## INFORMATION SHOWN
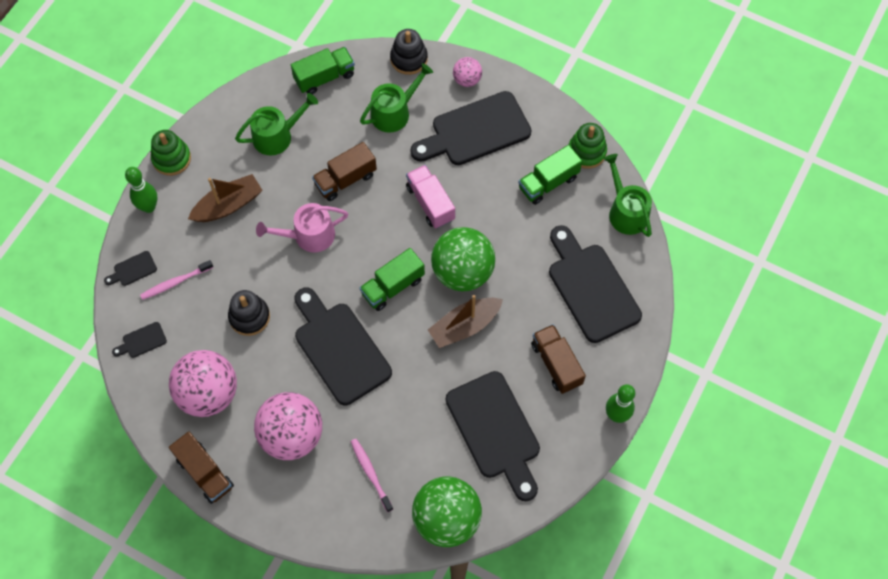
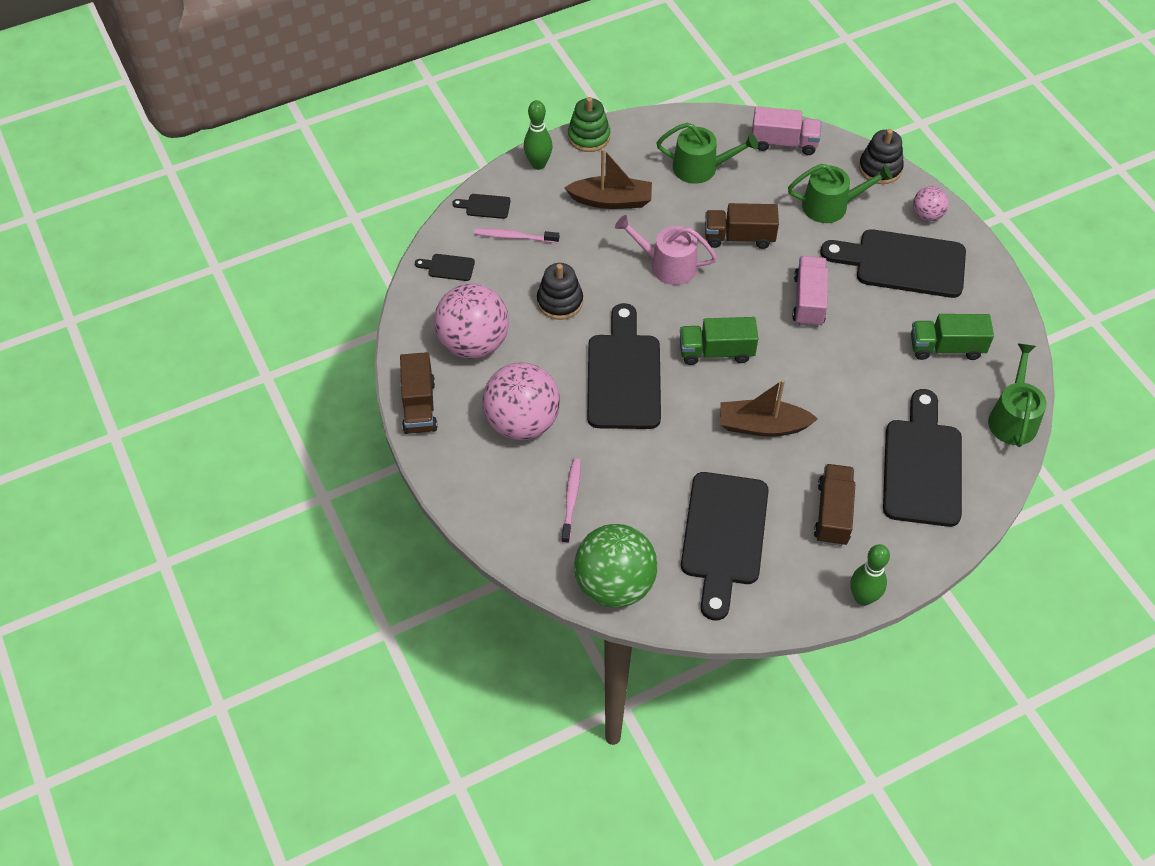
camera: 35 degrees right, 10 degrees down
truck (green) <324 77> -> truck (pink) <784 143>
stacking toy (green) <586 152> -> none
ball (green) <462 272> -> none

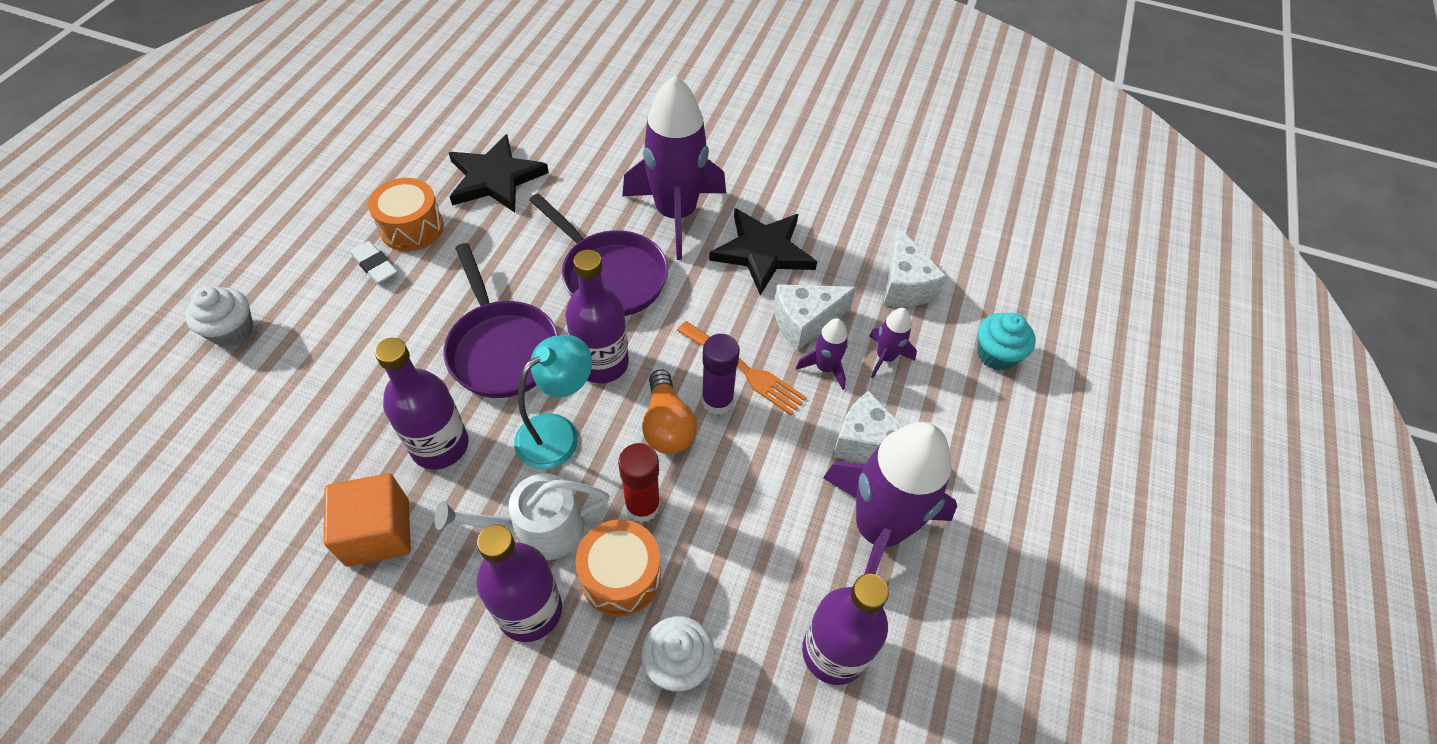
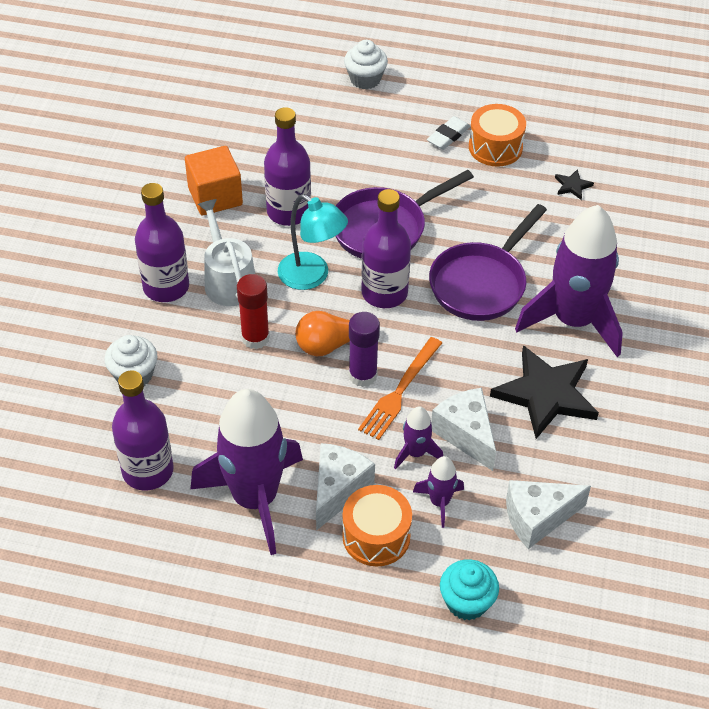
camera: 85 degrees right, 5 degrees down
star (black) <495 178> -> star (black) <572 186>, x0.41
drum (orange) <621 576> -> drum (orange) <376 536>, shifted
==
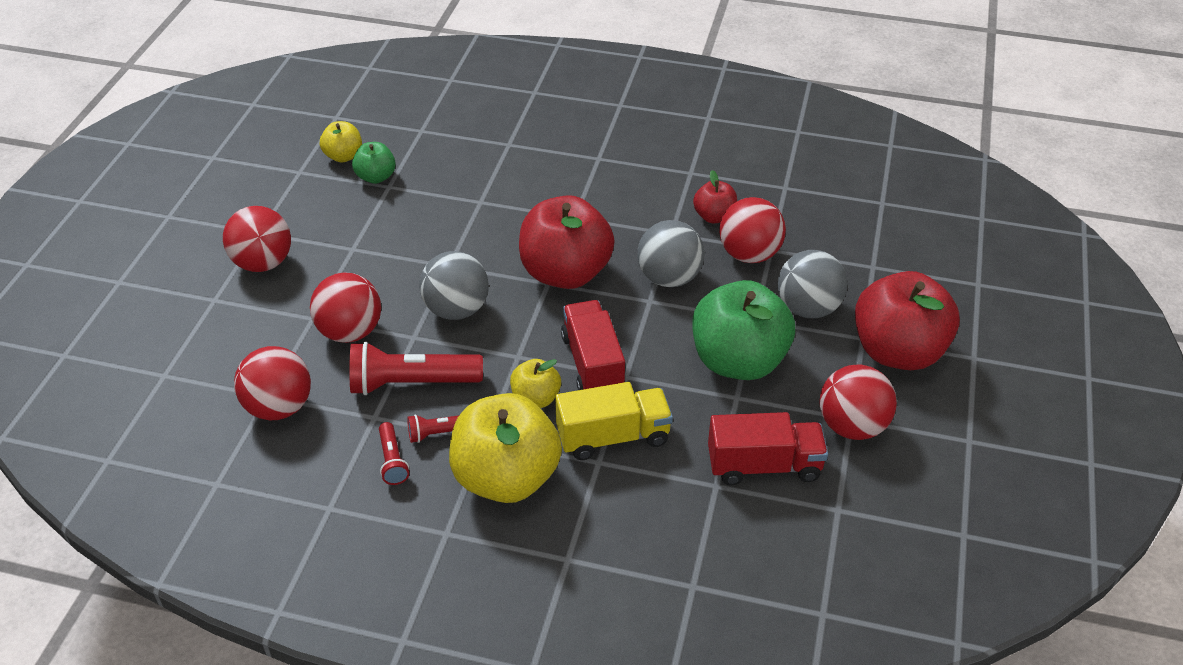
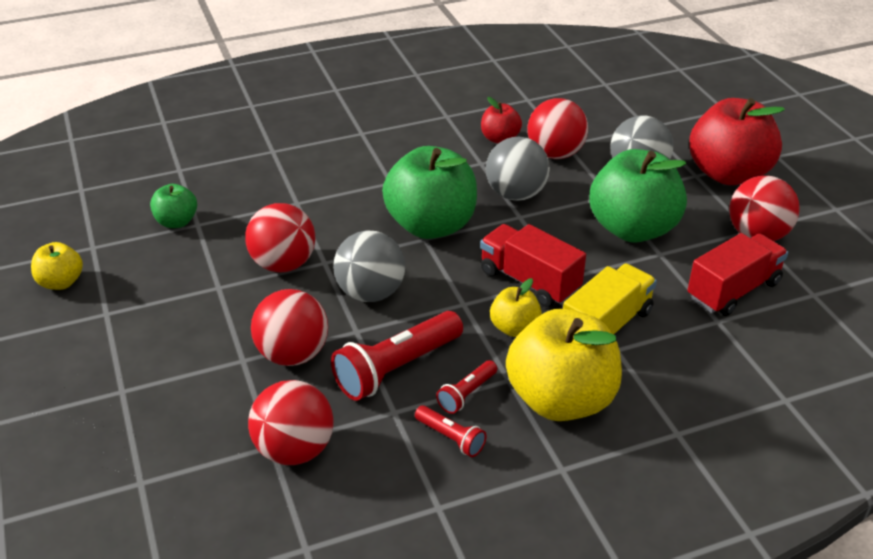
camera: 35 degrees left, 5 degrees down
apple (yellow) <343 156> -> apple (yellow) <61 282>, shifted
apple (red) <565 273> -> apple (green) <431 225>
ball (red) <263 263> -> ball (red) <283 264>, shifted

## ASSIGNMENT
Print, from the entries above, the line with "camera: 35 degrees right, 10 degrees down", the line with "stacking toy (green) <586 152> -> none" and all lines between them, exactly and with nothing else.

## EXPECTED ANSWER
camera: 35 degrees right, 10 degrees down
truck (green) <324 77> -> truck (pink) <784 143>
stacking toy (green) <586 152> -> none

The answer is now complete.